• DATA SEGMENT:
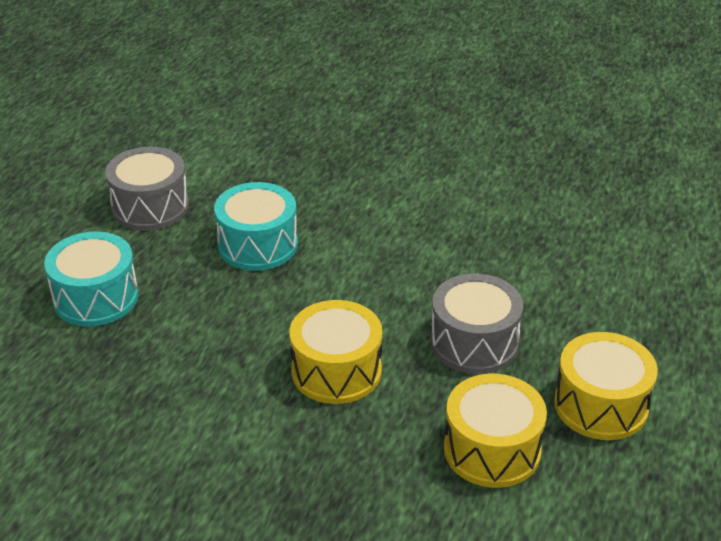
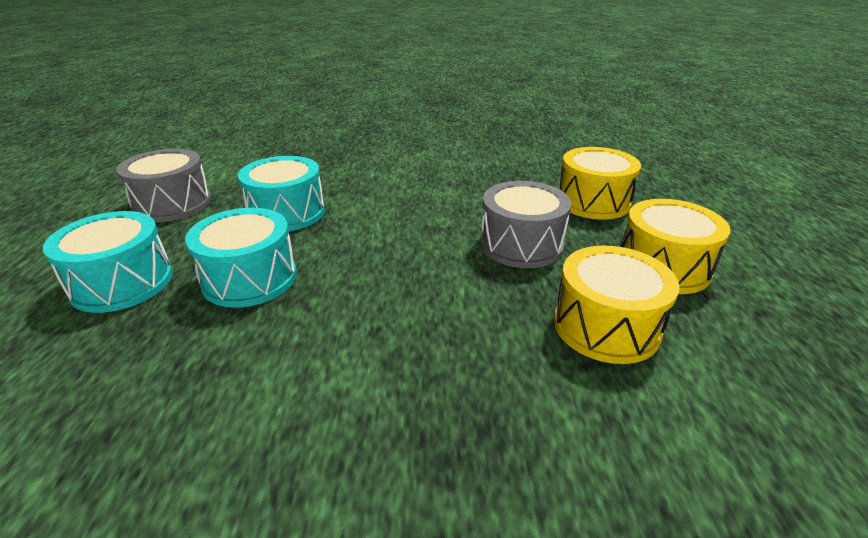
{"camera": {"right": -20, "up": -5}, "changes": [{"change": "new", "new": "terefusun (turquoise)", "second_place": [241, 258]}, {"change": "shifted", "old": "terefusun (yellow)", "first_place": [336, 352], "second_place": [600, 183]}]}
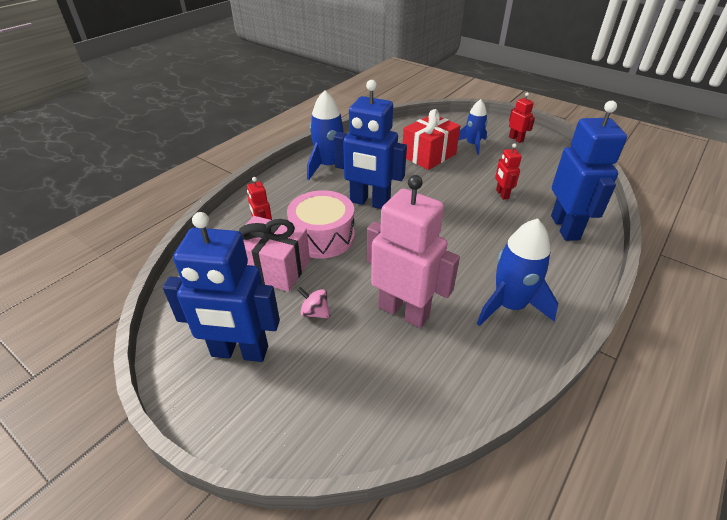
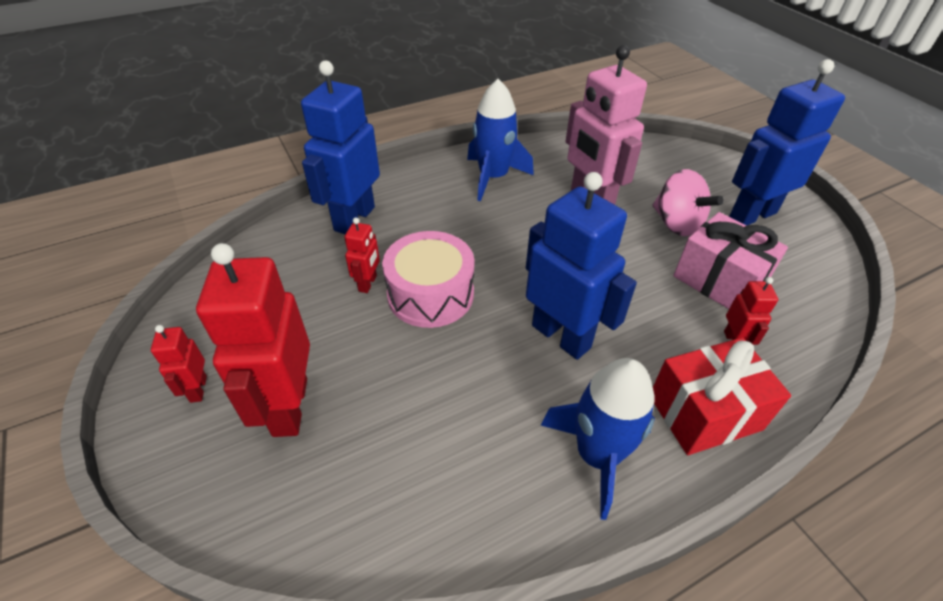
{"camera": {"right": -155, "up": 5}, "changes": [{"change": "swapped", "old": "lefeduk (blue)", "new": "redera (red)", "first_place": [472, 127], "second_place": [253, 340]}, {"change": "shifted", "old": "terefusun (pink)", "first_place": [321, 224], "second_place": [428, 279]}, {"change": "scaled", "old": "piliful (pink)", "first_place": [313, 303], "second_place": [688, 202], "factor": 1.86}, {"change": "shifted", "old": "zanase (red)", "first_place": [431, 139], "second_place": [722, 396]}, {"change": "rotated", "old": "redera (blue)", "first_place": [221, 287], "second_place": [787, 142], "degrees": -60}]}
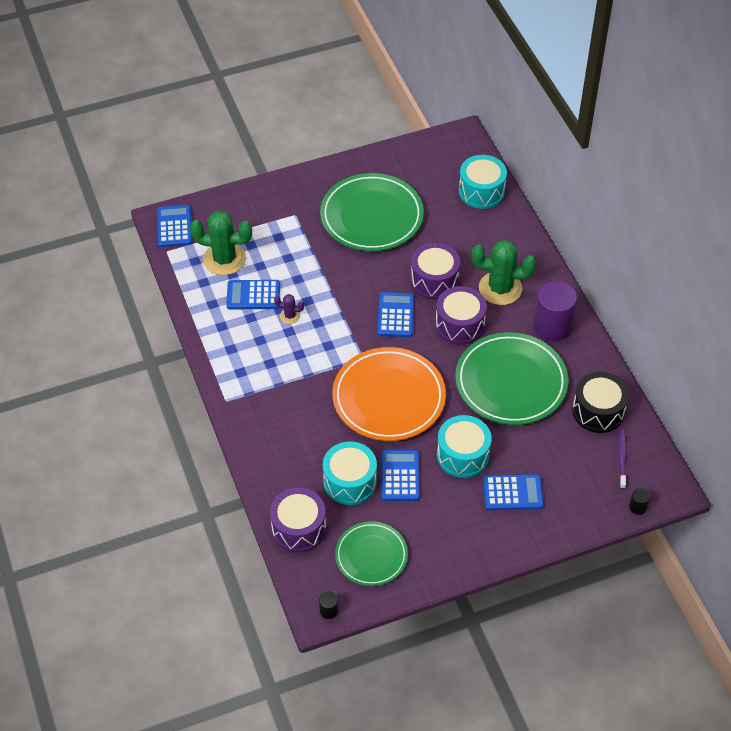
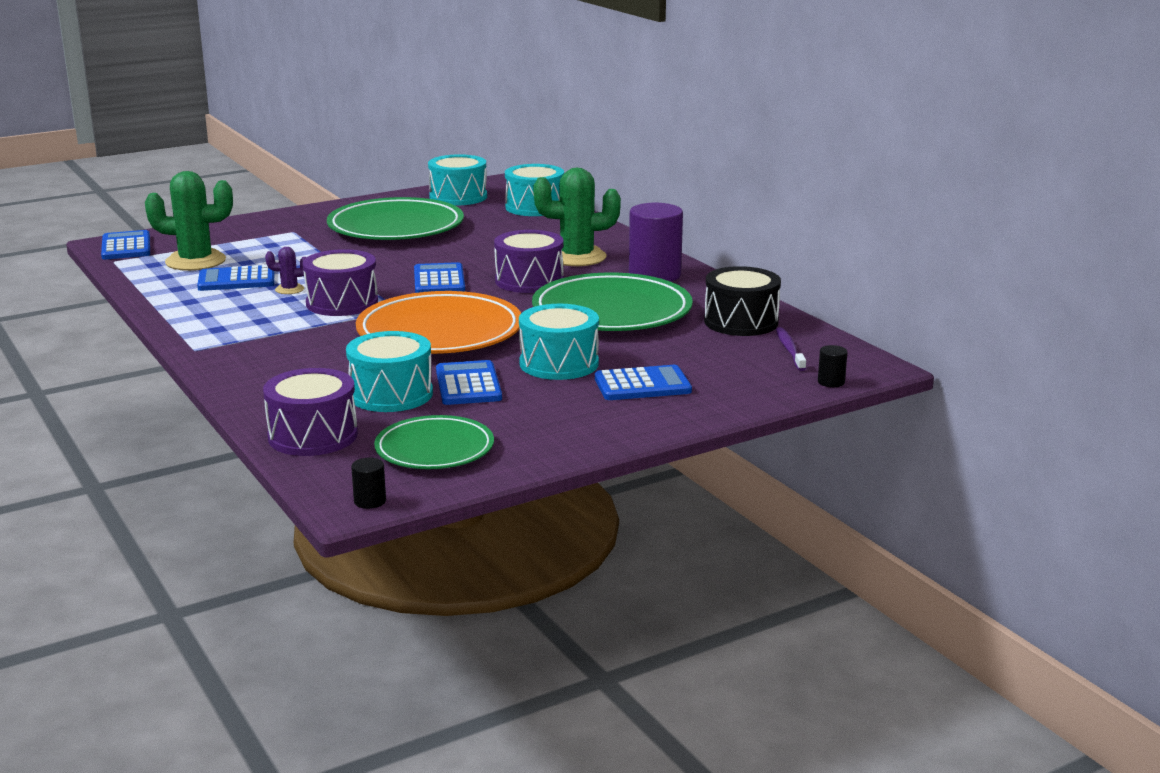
{"camera": {"right": -10, "up": -30}, "changes": [{"change": "shifted", "old": "terefusun (purple)", "first_place": [435, 271], "second_place": [340, 282]}, {"change": "new", "new": "terefusun (turquoise)", "second_place": [457, 180]}]}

• PROBLEM REQUIREMENTS:
The task calls for duplicating the data exactly, with no images kept.

• EXERCISE ANSWER:
{"camera": {"right": -20, "up": -5}, "changes": [{"change": "new", "new": "terefusun (turquoise)", "second_place": [241, 258]}, {"change": "shifted", "old": "terefusun (yellow)", "first_place": [336, 352], "second_place": [600, 183]}]}
{"camera": {"right": -155, "up": 5}, "changes": [{"change": "swapped", "old": "lefeduk (blue)", "new": "redera (red)", "first_place": [472, 127], "second_place": [253, 340]}, {"change": "shifted", "old": "terefusun (pink)", "first_place": [321, 224], "second_place": [428, 279]}, {"change": "scaled", "old": "piliful (pink)", "first_place": [313, 303], "second_place": [688, 202], "factor": 1.86}, {"change": "shifted", "old": "zanase (red)", "first_place": [431, 139], "second_place": [722, 396]}, {"change": "rotated", "old": "redera (blue)", "first_place": [221, 287], "second_place": [787, 142], "degrees": -60}]}
{"camera": {"right": -10, "up": -30}, "changes": [{"change": "shifted", "old": "terefusun (purple)", "first_place": [435, 271], "second_place": [340, 282]}, {"change": "new", "new": "terefusun (turquoise)", "second_place": [457, 180]}]}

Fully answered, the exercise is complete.